Try it:
Every line in the data below has to be repeated exactly; no picture belongs in the result.

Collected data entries
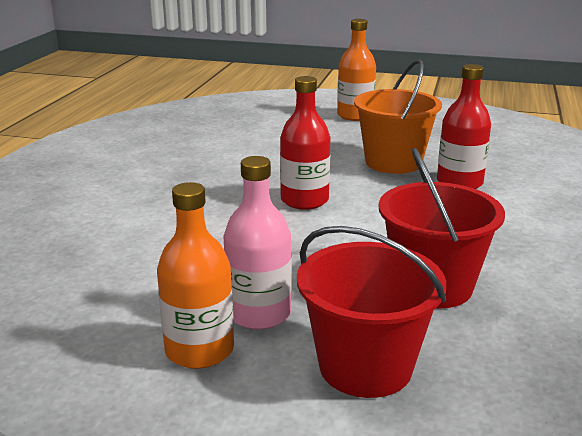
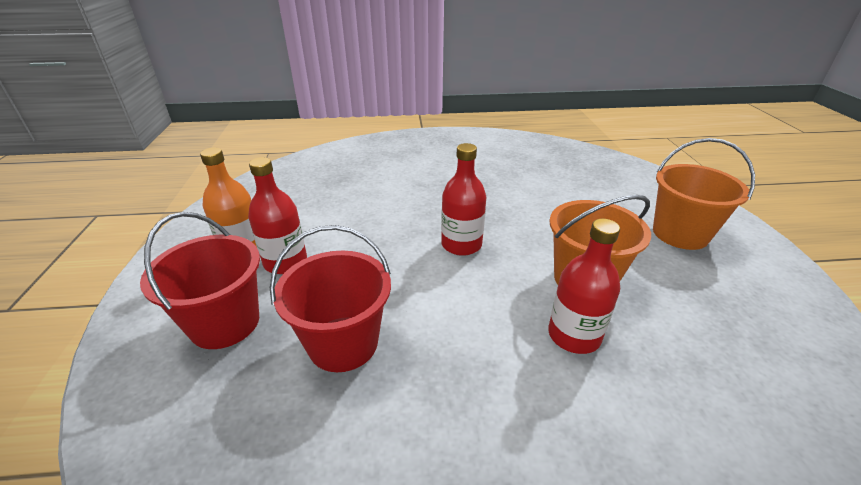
camera: 70 degrees right, 10 degrees up
(259, 313) = (285, 262): pink bottle -> red bottle
(355, 115) = (680, 234): orange bottle -> orange bucket

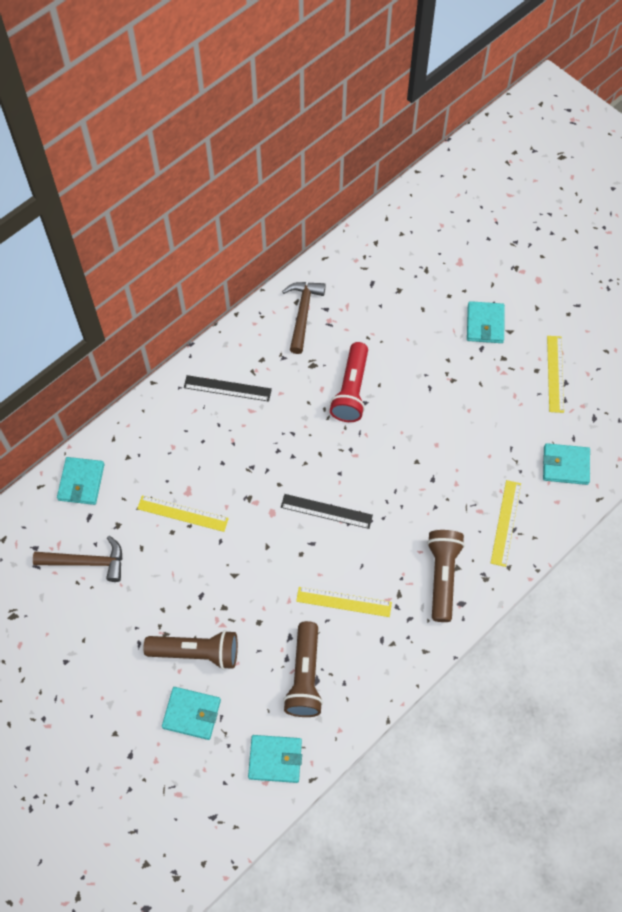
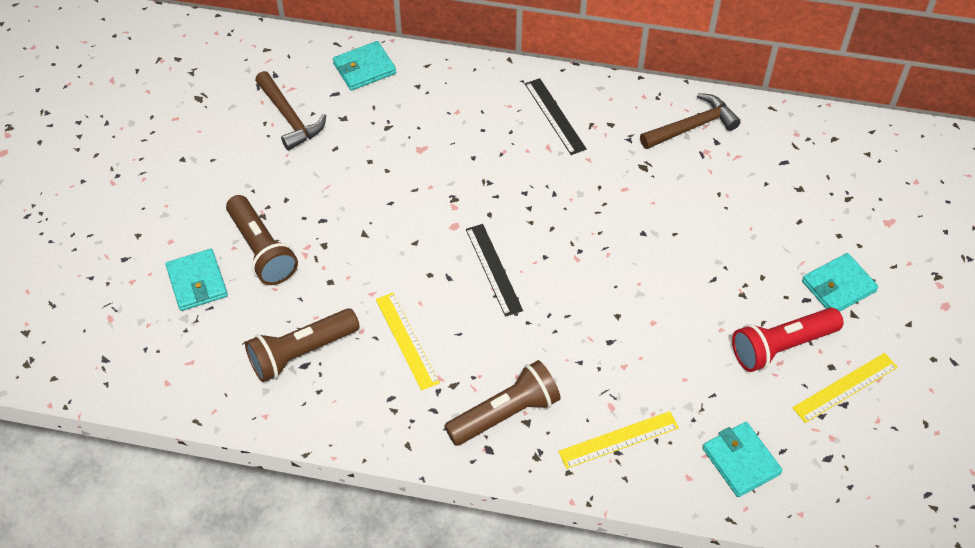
camera: 55 degrees right, 10 degrees down
(182, 513) = (395, 158): yellow ruler -> none
(275, 759) = (197, 377): turquoise wallet -> none
(351, 390) = (646, 214): red flashlight -> red flashlight (781, 347)

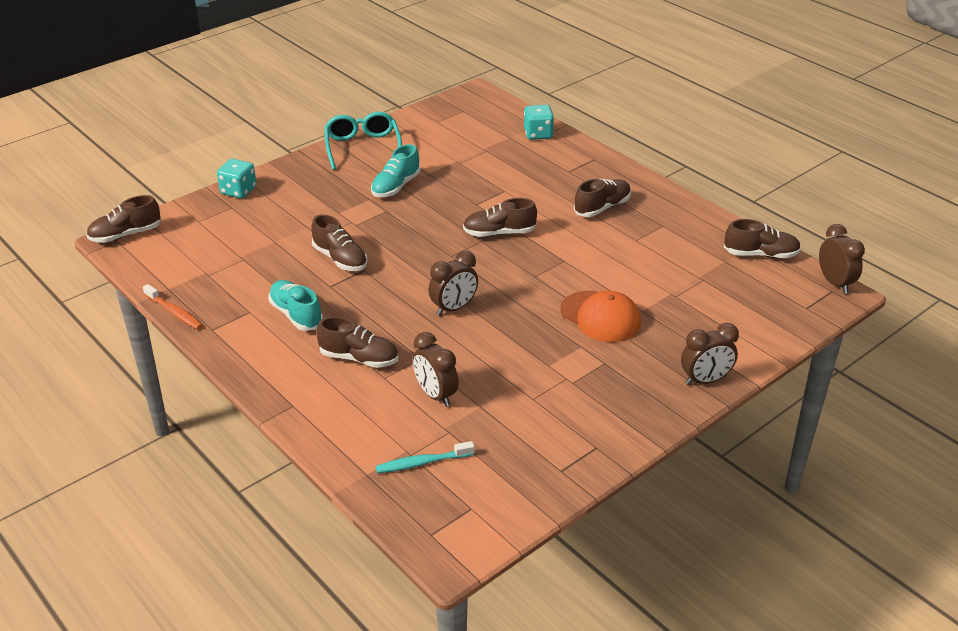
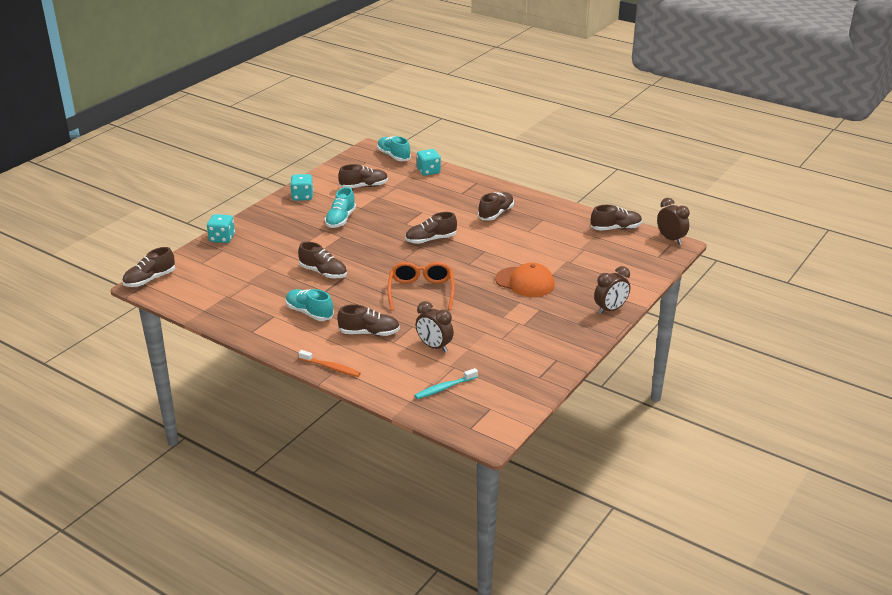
camera: 15 degrees left, 5 degrees down
(174, 312) = (217, 325): orange toothbrush -> orange toothbrush (331, 368)
(362, 148) = (302, 196): turquoise glasses -> turquoise dice
(446, 144) = (364, 186): none -> brown shoe
(454, 308) = (421, 292): brown clock -> orange glasses
(502, 107) = (393, 156): none -> turquoise shoe

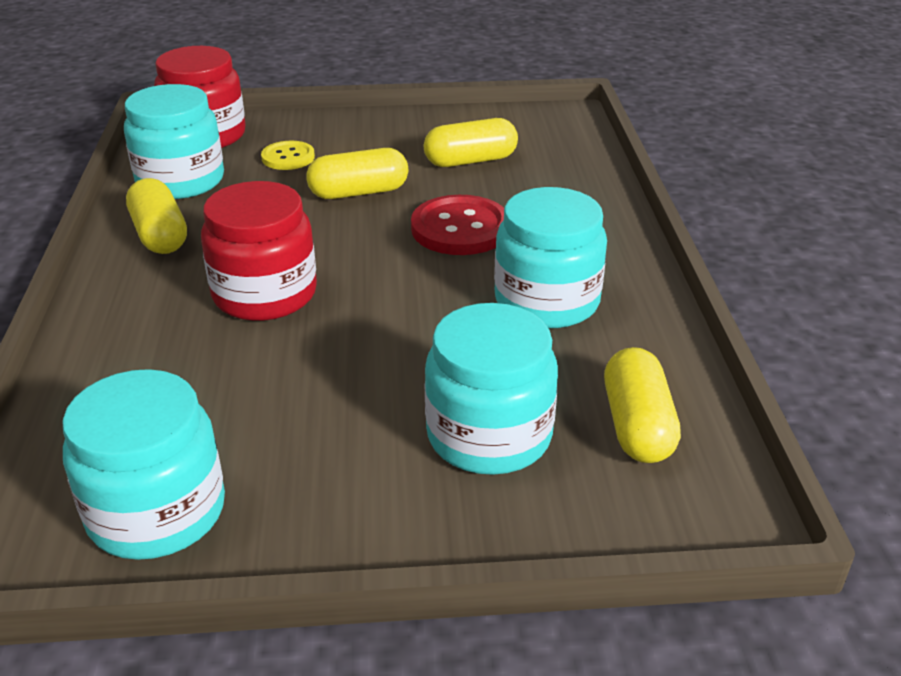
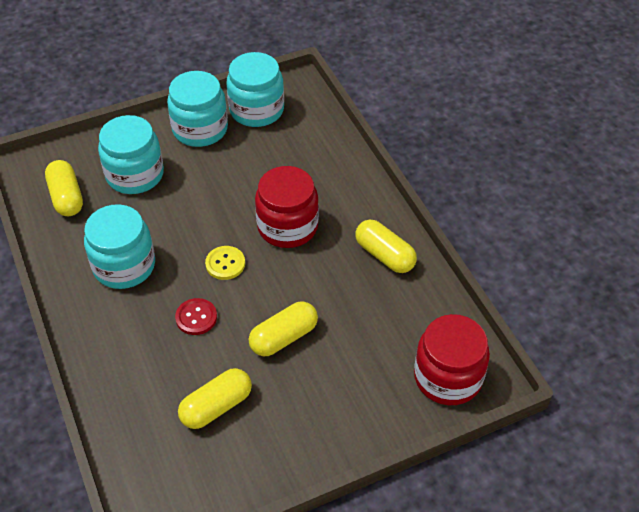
camera: 160 degrees right, 15 degrees up
(180, 181) = (417, 313): turquoise jar -> turquoise jar (200, 129)
(288, 157) = (361, 366): yellow button -> yellow button (225, 264)
(460, 228) = (196, 317): red button -> red button, size x0.60

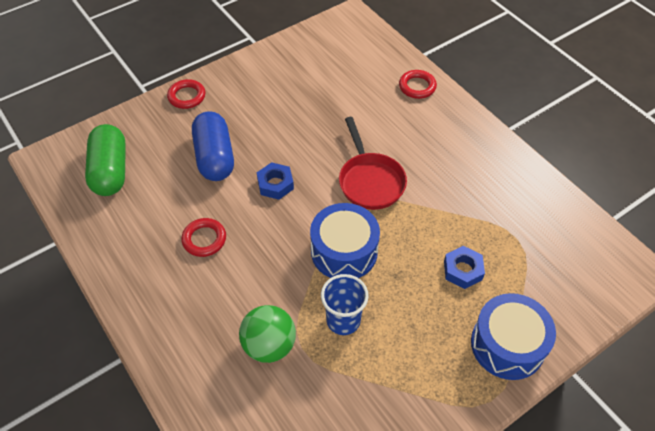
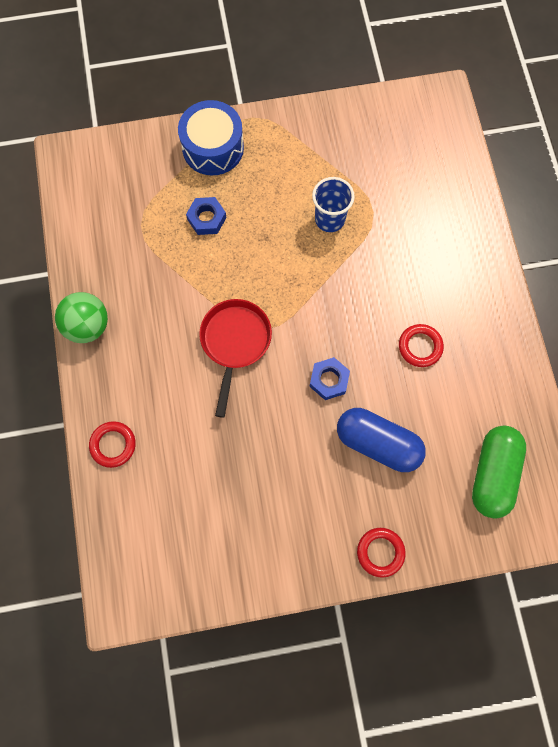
camera: 155 degrees left, 20 degrees up
(215, 157) = (377, 443): blue capsule -> blue capsule turned 75 degrees counterclockwise
(269, 345) = (398, 224): green ball -> green ball (88, 325)
(344, 251) = (298, 279): blue drum -> none

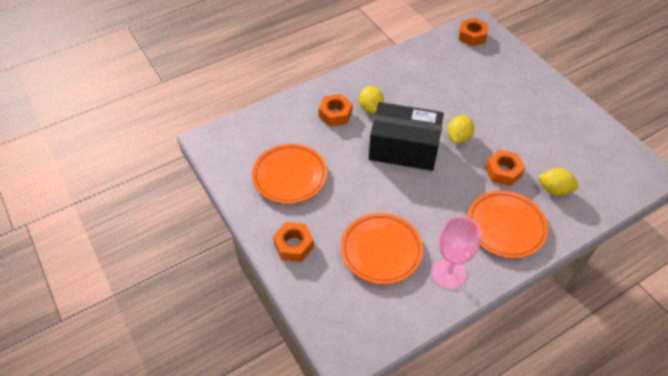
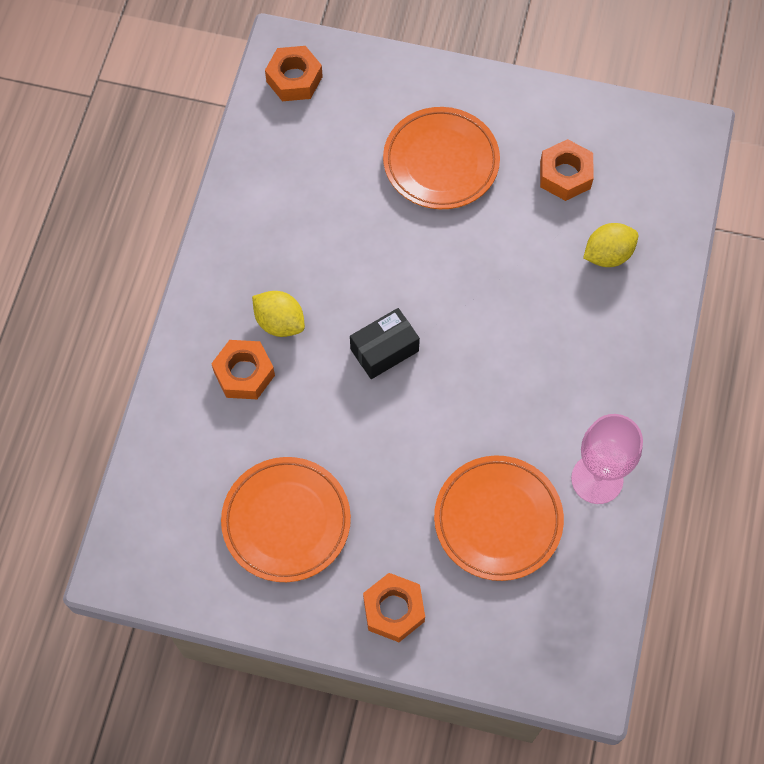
camera: 45 degrees left, 15 degrees up
(403, 149) = (384, 350): black box -> black box, size x0.52
(458, 137) = (433, 273): yellow lemon -> none
(503, 171) = (530, 279): orange nut -> orange nut (565, 175)
(505, 226) = (600, 357): orange plate -> orange plate (441, 162)

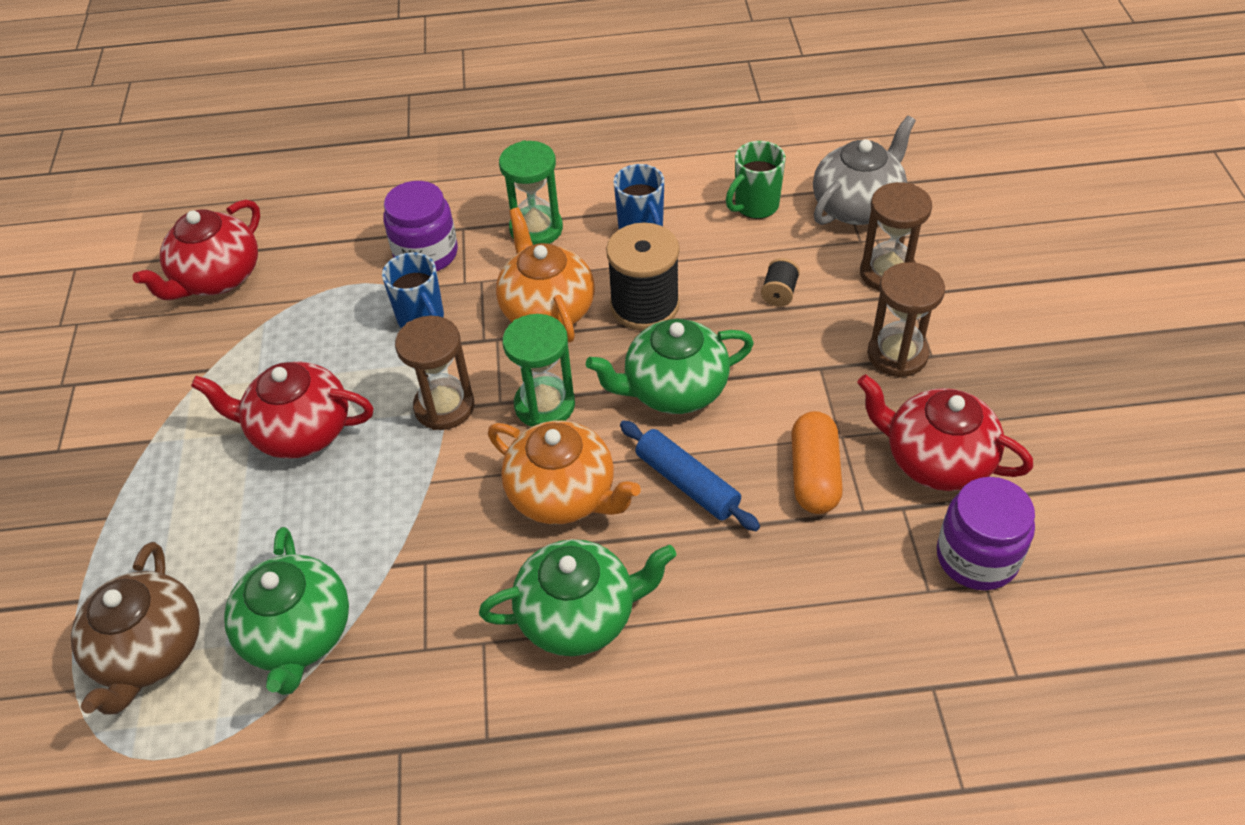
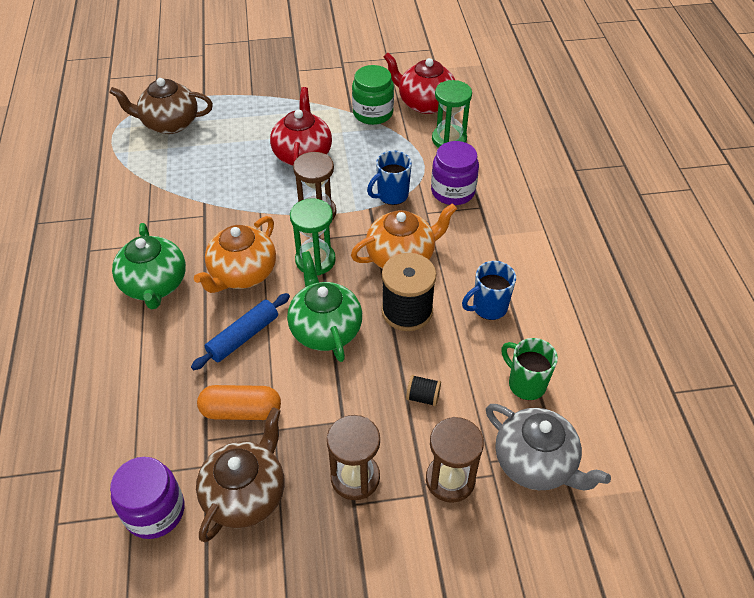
camera: 85 degrees right, 0 degrees up
(221, 341) = (373, 113): none -> green jar
(298, 634) = (168, 172): green teapot -> none
(536, 229) = (483, 246): green hourglass -> green hourglass (449, 139)
(936, 460) = (246, 494): red teapot -> brown teapot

Answer section:
camera: 70 degrees right, 10 degrees up
(259, 313) = (285, 262): pink bottle -> red bottle
(355, 115) = (680, 234): orange bottle -> orange bucket

camera: 55 degrees right, 10 degrees down
(182, 513) = (395, 158): yellow ruler -> none
(275, 759) = (197, 377): turquoise wallet -> none
(351, 390) = (646, 214): red flashlight -> red flashlight (781, 347)

camera: 15 degrees left, 5 degrees down
(174, 312) = (217, 325): orange toothbrush -> orange toothbrush (331, 368)
(362, 148) = (302, 196): turquoise glasses -> turquoise dice
(446, 144) = (364, 186): none -> brown shoe
(454, 308) = (421, 292): brown clock -> orange glasses
(502, 107) = (393, 156): none -> turquoise shoe

camera: 160 degrees right, 15 degrees up
(180, 181) = (417, 313): turquoise jar -> turquoise jar (200, 129)
(288, 157) = (361, 366): yellow button -> yellow button (225, 264)
(460, 228) = (196, 317): red button -> red button, size x0.60

camera: 155 degrees left, 20 degrees up
(215, 157) = (377, 443): blue capsule -> blue capsule turned 75 degrees counterclockwise
(269, 345) = (398, 224): green ball -> green ball (88, 325)
(344, 251) = (298, 279): blue drum -> none

camera: 45 degrees left, 15 degrees up
(403, 149) = (384, 350): black box -> black box, size x0.52
(458, 137) = (433, 273): yellow lemon -> none
(503, 171) = (530, 279): orange nut -> orange nut (565, 175)
(505, 226) = (600, 357): orange plate -> orange plate (441, 162)

camera: 85 degrees right, 0 degrees up
(221, 341) = (373, 113): none -> green jar
(298, 634) = (168, 172): green teapot -> none
(536, 229) = (483, 246): green hourglass -> green hourglass (449, 139)
(936, 460) = (246, 494): red teapot -> brown teapot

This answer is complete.